#### [REQUIRED ACTION]
Search the data for the word "plus" and copy every line where it occurs.

========

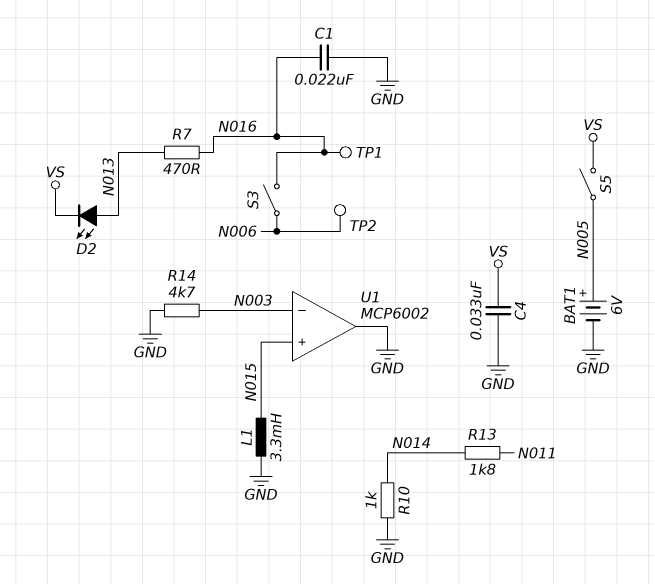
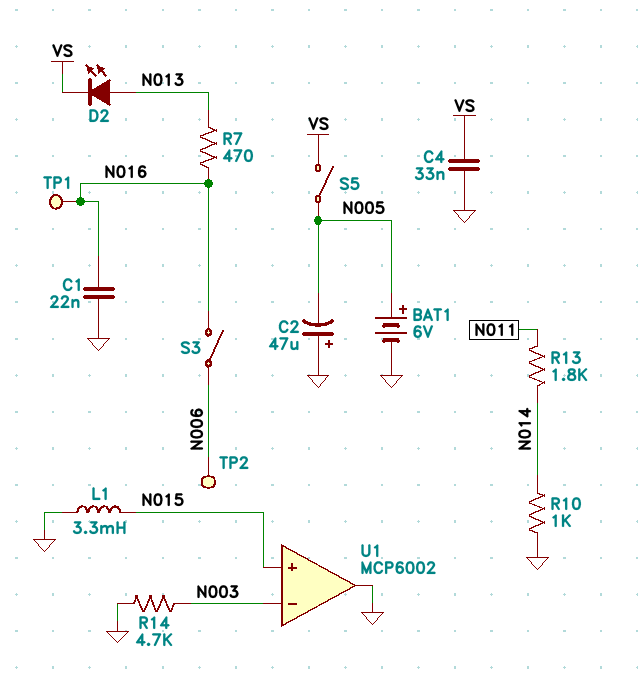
C2: none -> 47uF (plus GND, minus N005)

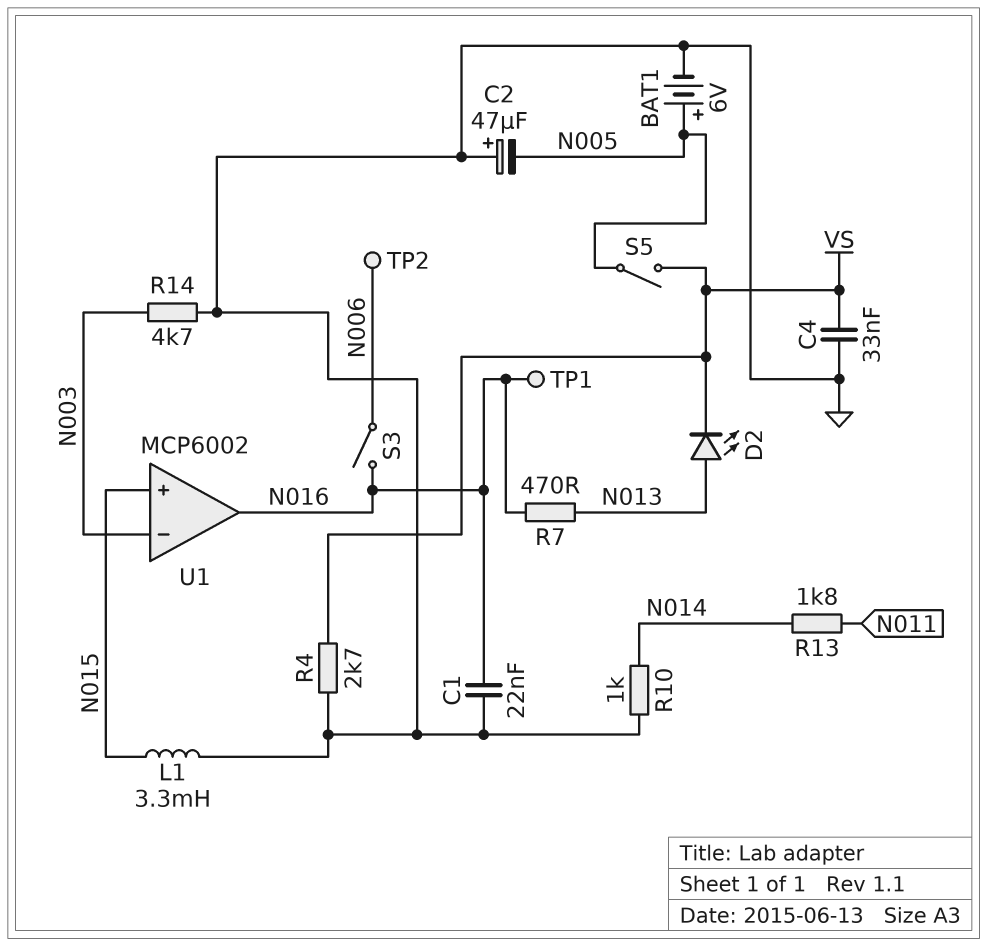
R4: none -> 2.7k (GND, VS)
U1 pin out: GND -> N016

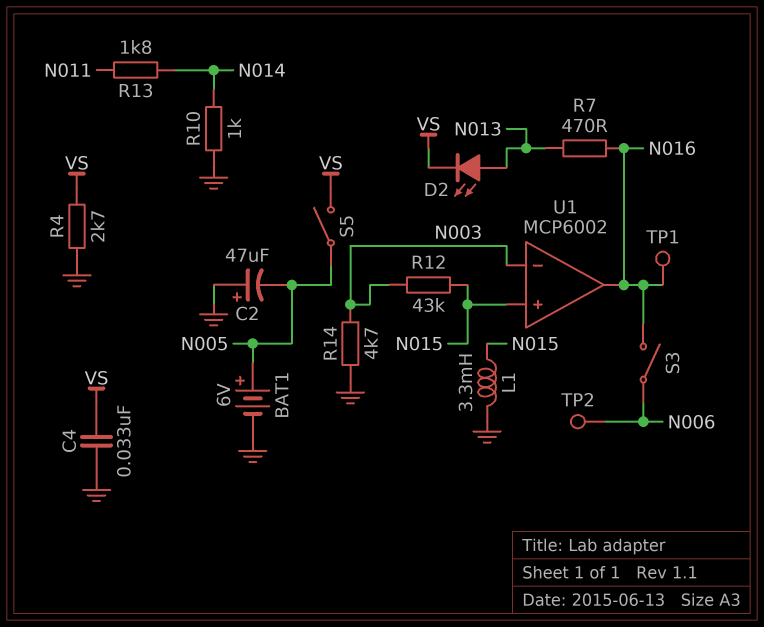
C1: 22nF (GND, N016) -> none
R12: none -> 43k (N003, N015)

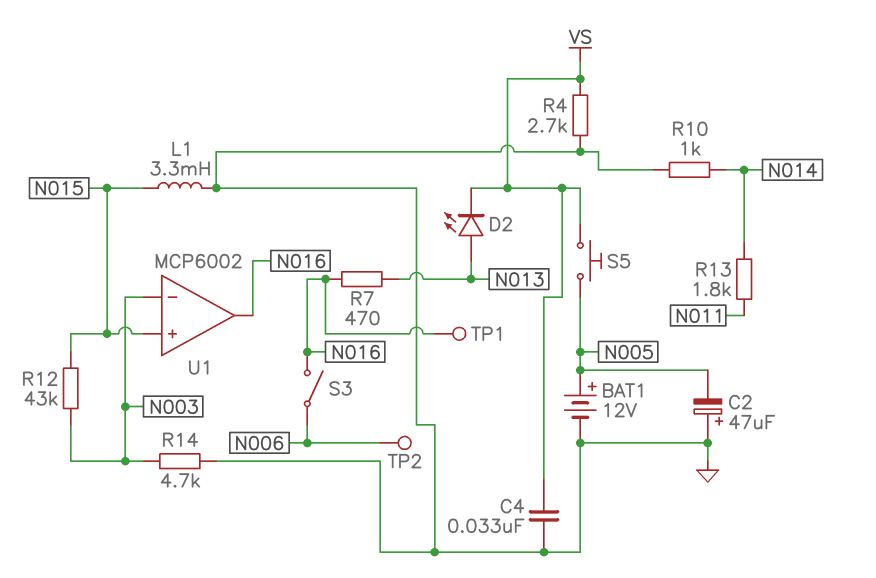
BAT1: 6V (plus N005, minus GND) -> 12V (plus N005, minus GND)
S5: switch (N005, VS) -> button (N005, VS)

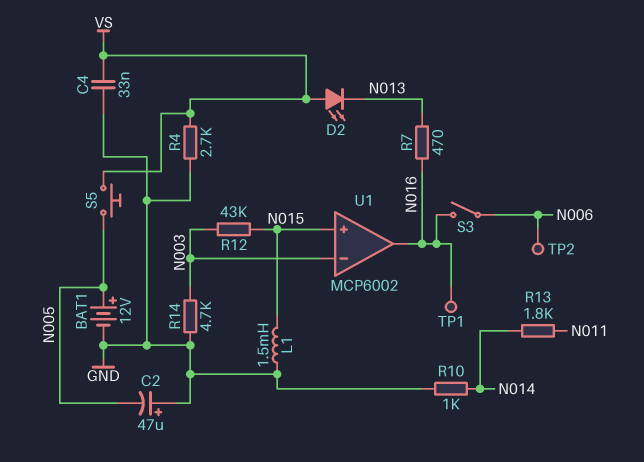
D2: LED (A N013, K VS) -> LED (A VS, K N013)
L1: 3.3mH (GND, N015) -> 1.5mH (GND, N015)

========

#### [TASK RESULT]
C2: none -> 47uF (plus GND, minus N005)
BAT1: 6V (plus N005, minus GND) -> 12V (plus N005, minus GND)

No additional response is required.